Task objective: Leave out the images and transcribe the entries below word for word.

- Opening Delimiter -

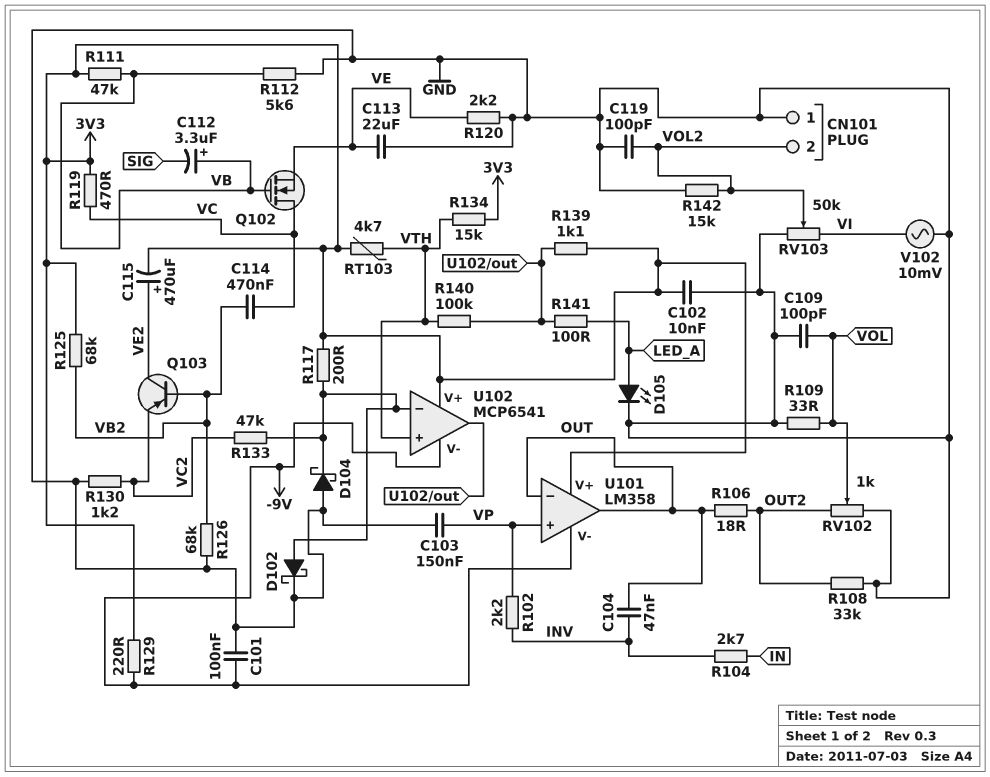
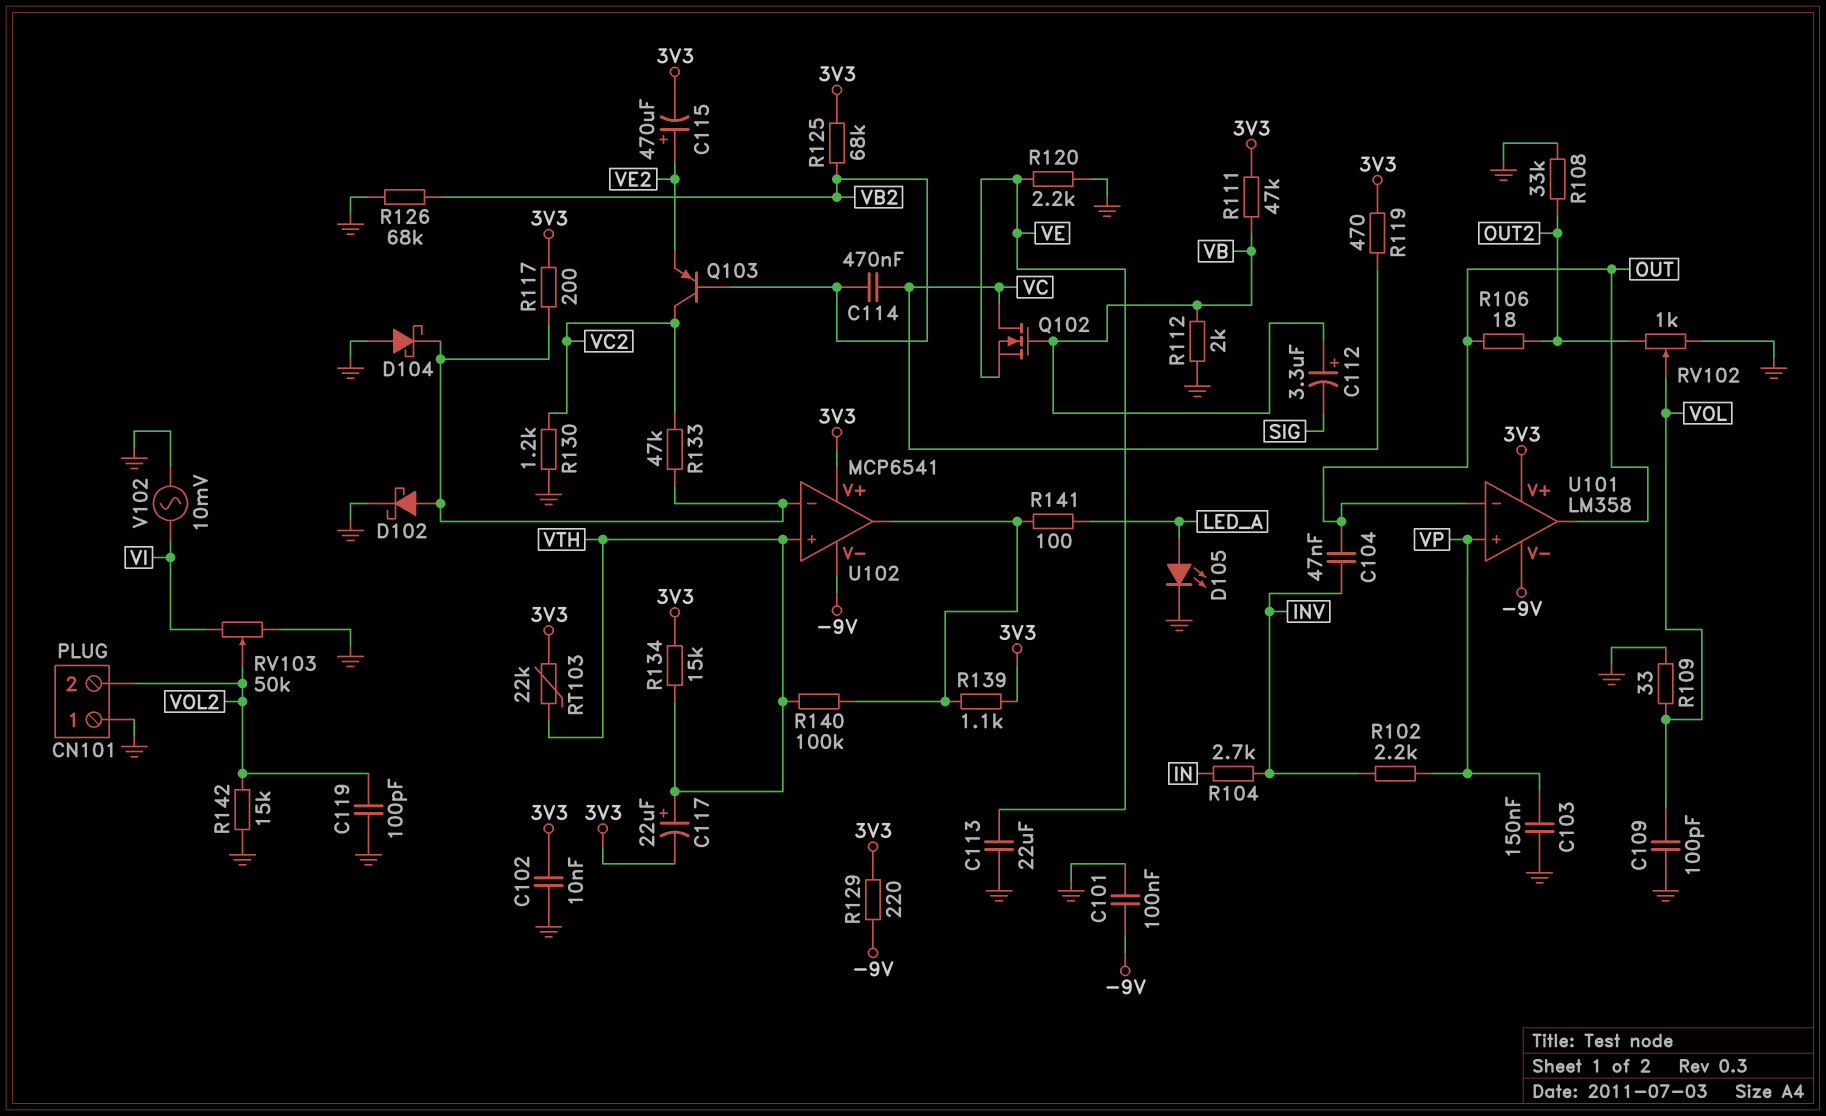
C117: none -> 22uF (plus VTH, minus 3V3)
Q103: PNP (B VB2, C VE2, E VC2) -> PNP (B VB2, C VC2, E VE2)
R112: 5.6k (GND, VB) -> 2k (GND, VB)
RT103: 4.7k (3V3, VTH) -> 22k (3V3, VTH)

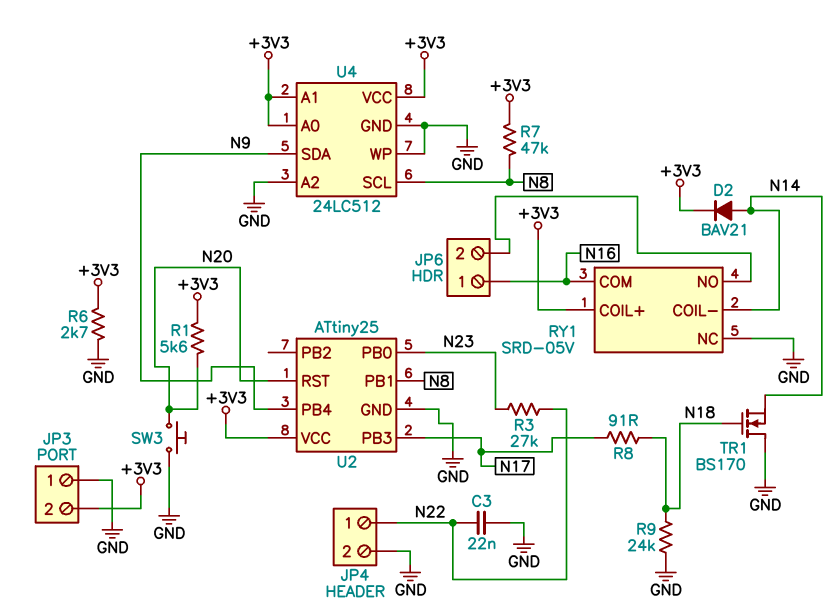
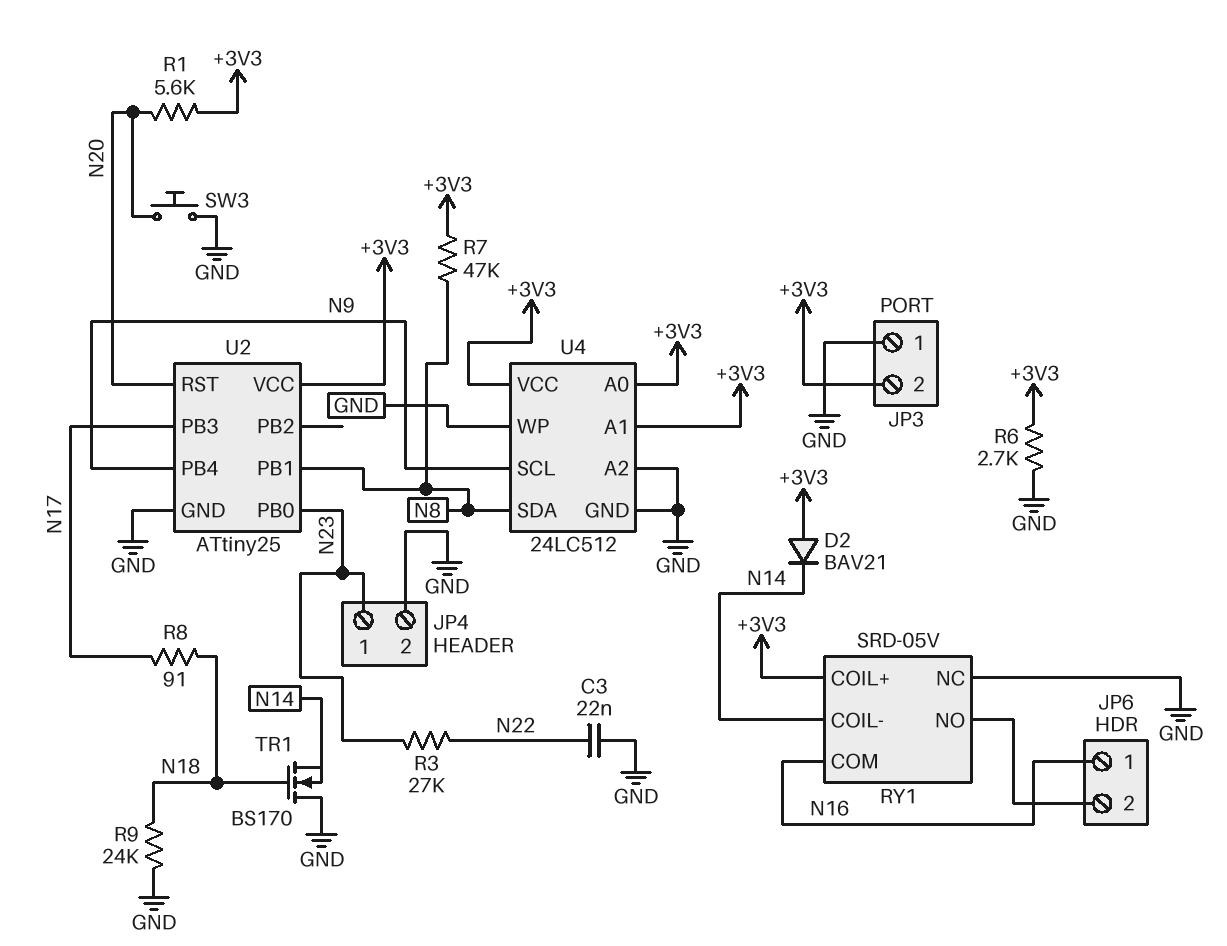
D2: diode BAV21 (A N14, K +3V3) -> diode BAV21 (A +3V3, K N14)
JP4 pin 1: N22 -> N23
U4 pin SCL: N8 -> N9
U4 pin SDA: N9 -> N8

- Closing Delimiter -

Result of the exercise:
C117: none -> 22uF (plus VTH, minus 3V3)
Q103: PNP (B VB2, C VE2, E VC2) -> PNP (B VB2, C VC2, E VE2)
R112: 5.6k (GND, VB) -> 2k (GND, VB)
RT103: 4.7k (3V3, VTH) -> 22k (3V3, VTH)

D2: diode BAV21 (A N14, K +3V3) -> diode BAV21 (A +3V3, K N14)
JP4 pin 1: N22 -> N23
U4 pin SCL: N8 -> N9
U4 pin SDA: N9 -> N8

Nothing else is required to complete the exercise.